Write out nothing except the lines of the entries below, from the first through the one containing "(329, 390) = (244, 342): red", exactly and without pictures.

•••

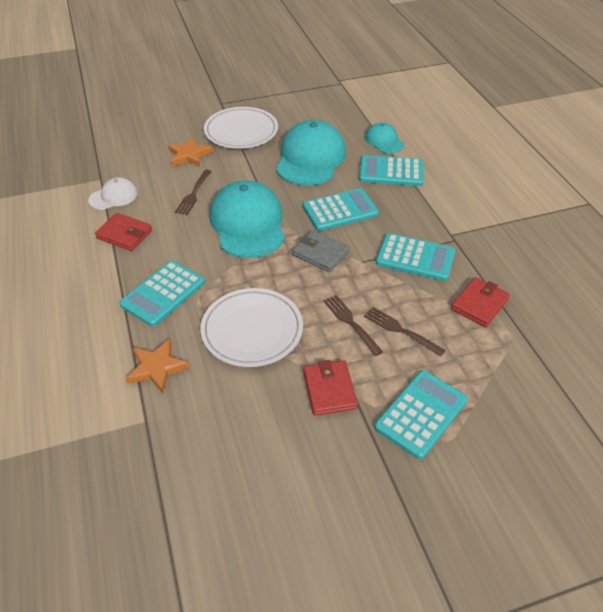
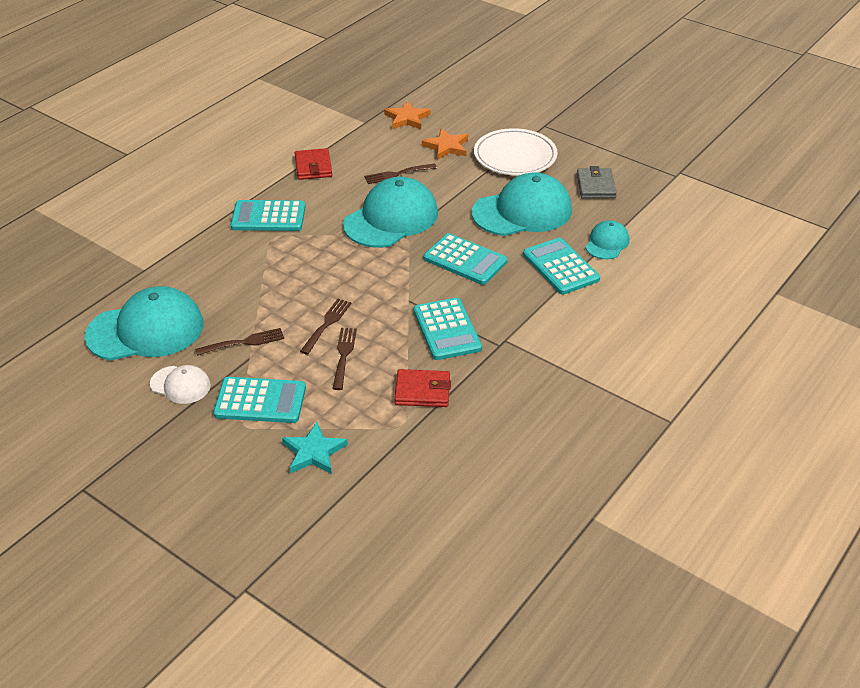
camera: 55 degrees right, 5 degrees down
(113, 196) = (350, 139): white cap -> white cap (180, 385)
(157, 367) = (194, 251): orange star -> orange star (407, 118)
(245, 460) = (146, 330): none -> turquoise cap
(252, 330) = (271, 277): white plate -> none
(320, 253) = (394, 273): grey wallet -> grey wallet (595, 186)
(329, 390) = (244, 342): red wallet -> brown fork
(513, 405) = (314, 452): none -> turquoise star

•••

**RESPONSE FOR THIS EXERCISE:**
camera: 55 degrees right, 5 degrees down
(113, 196) = (350, 139): white cap -> white cap (180, 385)
(157, 367) = (194, 251): orange star -> orange star (407, 118)
(245, 460) = (146, 330): none -> turquoise cap
(252, 330) = (271, 277): white plate -> none
(320, 253) = (394, 273): grey wallet -> grey wallet (595, 186)
(329, 390) = (244, 342): red wallet -> brown fork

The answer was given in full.